-------- Data

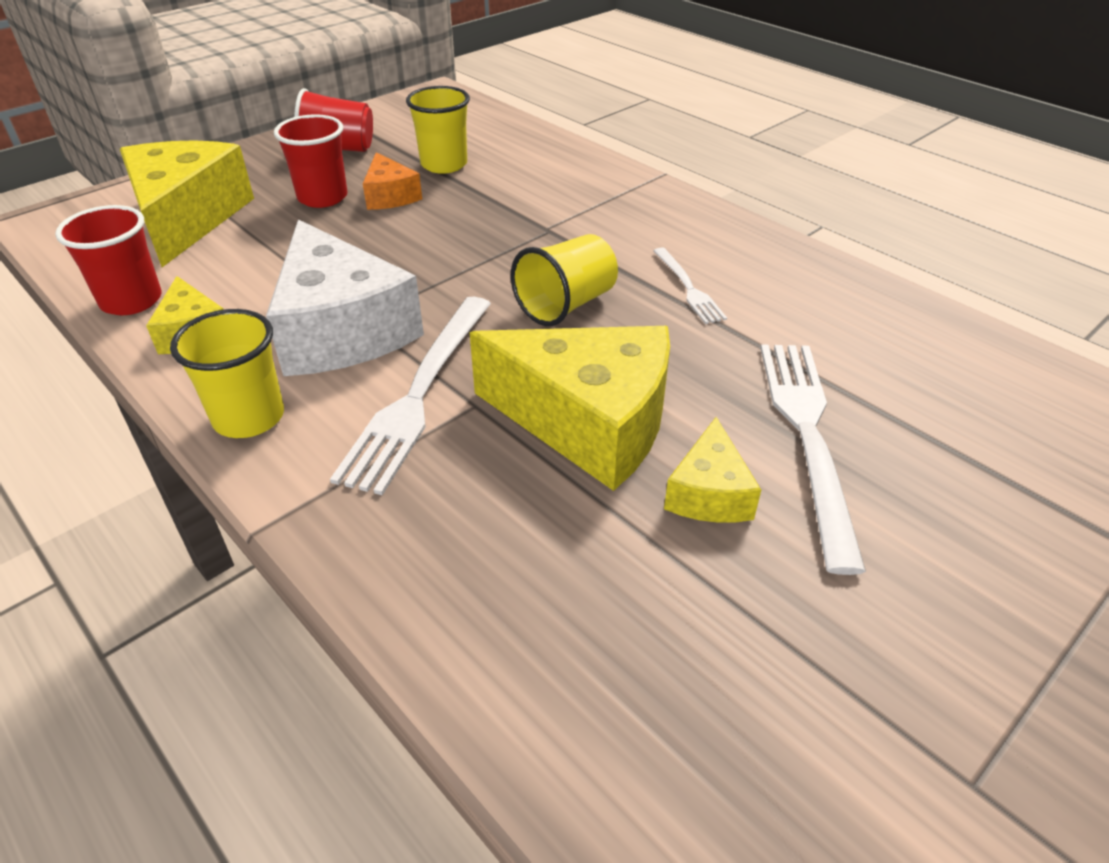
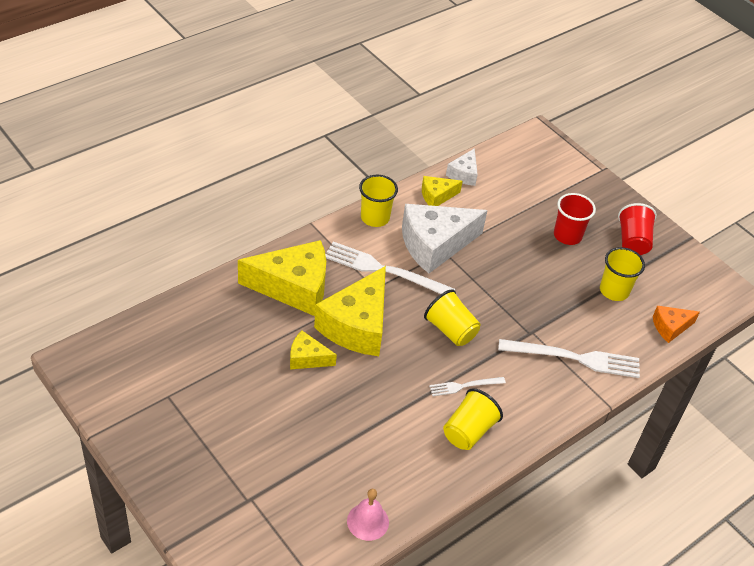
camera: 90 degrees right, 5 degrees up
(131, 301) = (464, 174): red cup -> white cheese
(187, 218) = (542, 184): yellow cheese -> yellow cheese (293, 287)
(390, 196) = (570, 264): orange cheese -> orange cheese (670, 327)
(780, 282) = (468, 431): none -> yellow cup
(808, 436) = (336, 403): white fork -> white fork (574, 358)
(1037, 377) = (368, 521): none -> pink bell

----------------
-------- Data

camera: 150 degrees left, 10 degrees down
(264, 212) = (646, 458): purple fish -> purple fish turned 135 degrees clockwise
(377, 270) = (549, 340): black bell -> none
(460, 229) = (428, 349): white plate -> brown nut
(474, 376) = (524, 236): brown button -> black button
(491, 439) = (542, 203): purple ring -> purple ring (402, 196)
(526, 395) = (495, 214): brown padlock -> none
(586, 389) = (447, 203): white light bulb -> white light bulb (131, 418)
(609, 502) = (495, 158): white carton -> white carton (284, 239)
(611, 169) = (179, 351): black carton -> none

----------------
-------- Data

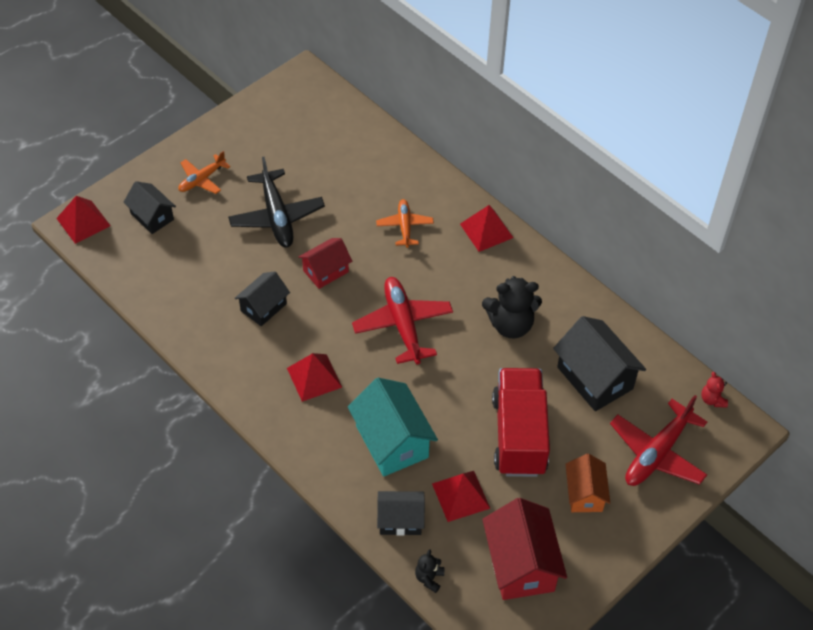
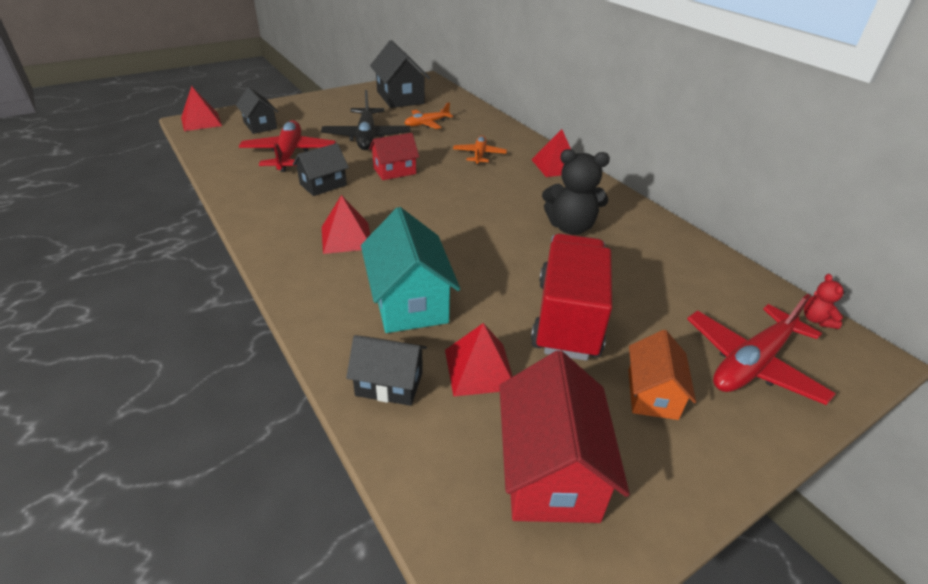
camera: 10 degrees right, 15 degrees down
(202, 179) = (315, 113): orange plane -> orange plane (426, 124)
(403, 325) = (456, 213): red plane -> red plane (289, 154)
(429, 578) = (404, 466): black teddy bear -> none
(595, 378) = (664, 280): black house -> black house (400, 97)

----------------

[Activity] Copy out every line in the records where the word "down" is found.

[Answer to this exercise]
camera: 150 degrees left, 10 degrees down
camera: 10 degrees right, 15 degrees down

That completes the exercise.